Your goal
Write the records out once more, exactly as they are given.

Source information
━━━
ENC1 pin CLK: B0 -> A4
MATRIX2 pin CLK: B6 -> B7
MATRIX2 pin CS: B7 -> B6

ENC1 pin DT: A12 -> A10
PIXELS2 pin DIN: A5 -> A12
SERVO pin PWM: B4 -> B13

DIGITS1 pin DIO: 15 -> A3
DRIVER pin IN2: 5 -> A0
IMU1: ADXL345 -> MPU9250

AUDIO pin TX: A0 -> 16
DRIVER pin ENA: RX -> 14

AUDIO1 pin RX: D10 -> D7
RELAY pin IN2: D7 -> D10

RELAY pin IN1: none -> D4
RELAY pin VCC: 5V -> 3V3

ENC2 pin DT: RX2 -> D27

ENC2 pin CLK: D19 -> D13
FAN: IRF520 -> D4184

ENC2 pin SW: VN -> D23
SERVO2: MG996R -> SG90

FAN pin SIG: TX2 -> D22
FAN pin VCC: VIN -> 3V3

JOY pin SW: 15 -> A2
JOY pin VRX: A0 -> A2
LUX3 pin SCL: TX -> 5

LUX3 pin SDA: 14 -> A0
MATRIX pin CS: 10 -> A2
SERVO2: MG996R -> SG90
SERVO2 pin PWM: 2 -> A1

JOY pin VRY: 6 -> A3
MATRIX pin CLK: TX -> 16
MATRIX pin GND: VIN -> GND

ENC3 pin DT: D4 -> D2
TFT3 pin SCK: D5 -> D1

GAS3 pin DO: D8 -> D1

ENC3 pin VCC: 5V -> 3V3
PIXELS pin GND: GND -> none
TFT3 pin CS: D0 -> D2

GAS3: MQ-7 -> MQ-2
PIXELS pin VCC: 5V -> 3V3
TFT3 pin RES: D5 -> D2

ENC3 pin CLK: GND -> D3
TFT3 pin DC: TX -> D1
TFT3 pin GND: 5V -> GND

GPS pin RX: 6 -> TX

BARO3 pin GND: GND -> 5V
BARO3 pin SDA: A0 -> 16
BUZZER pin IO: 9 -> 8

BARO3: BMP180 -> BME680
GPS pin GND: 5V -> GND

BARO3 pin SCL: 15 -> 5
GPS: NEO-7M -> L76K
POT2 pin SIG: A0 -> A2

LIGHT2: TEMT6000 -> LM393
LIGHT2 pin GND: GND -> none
━━━
Exercise answer
ENC1 pin CLK: B0 -> A4
MATRIX2 pin CLK: B6 -> B7
MATRIX2 pin CS: B7 -> B6

ENC1 pin DT: A12 -> A10
PIXELS2 pin DIN: A5 -> A12
SERVO pin PWM: B4 -> B13

DIGITS1 pin DIO: 15 -> A3
DRIVER pin IN2: 5 -> A0
IMU1: ADXL345 -> MPU9250

AUDIO pin TX: A0 -> 16
DRIVER pin ENA: RX -> 14

AUDIO1 pin RX: D10 -> D7
RELAY pin IN2: D7 -> D10

RELAY pin IN1: none -> D4
RELAY pin VCC: 5V -> 3V3

ENC2 pin DT: RX2 -> D27

ENC2 pin CLK: D19 -> D13
FAN: IRF520 -> D4184

ENC2 pin SW: VN -> D23
SERVO2: MG996R -> SG90

FAN pin SIG: TX2 -> D22
FAN pin VCC: VIN -> 3V3

JOY pin SW: 15 -> A2
JOY pin VRX: A0 -> A2
LUX3 pin SCL: TX -> 5

LUX3 pin SDA: 14 -> A0
MATRIX pin CS: 10 -> A2
SERVO2: MG996R -> SG90
SERVO2 pin PWM: 2 -> A1

JOY pin VRY: 6 -> A3
MATRIX pin CLK: TX -> 16
MATRIX pin GND: VIN -> GND

ENC3 pin DT: D4 -> D2
TFT3 pin SCK: D5 -> D1

GAS3 pin DO: D8 -> D1

ENC3 pin VCC: 5V -> 3V3
PIXELS pin GND: GND -> none
TFT3 pin CS: D0 -> D2

GAS3: MQ-7 -> MQ-2
PIXELS pin VCC: 5V -> 3V3
TFT3 pin RES: D5 -> D2

ENC3 pin CLK: GND -> D3
TFT3 pin DC: TX -> D1
TFT3 pin GND: 5V -> GND

GPS pin RX: 6 -> TX

BARO3 pin GND: GND -> 5V
BARO3 pin SDA: A0 -> 16
BUZZER pin IO: 9 -> 8

BARO3: BMP180 -> BME680
GPS pin GND: 5V -> GND

BARO3 pin SCL: 15 -> 5
GPS: NEO-7M -> L76K
POT2 pin SIG: A0 -> A2

LIGHT2: TEMT6000 -> LM393
LIGHT2 pin GND: GND -> none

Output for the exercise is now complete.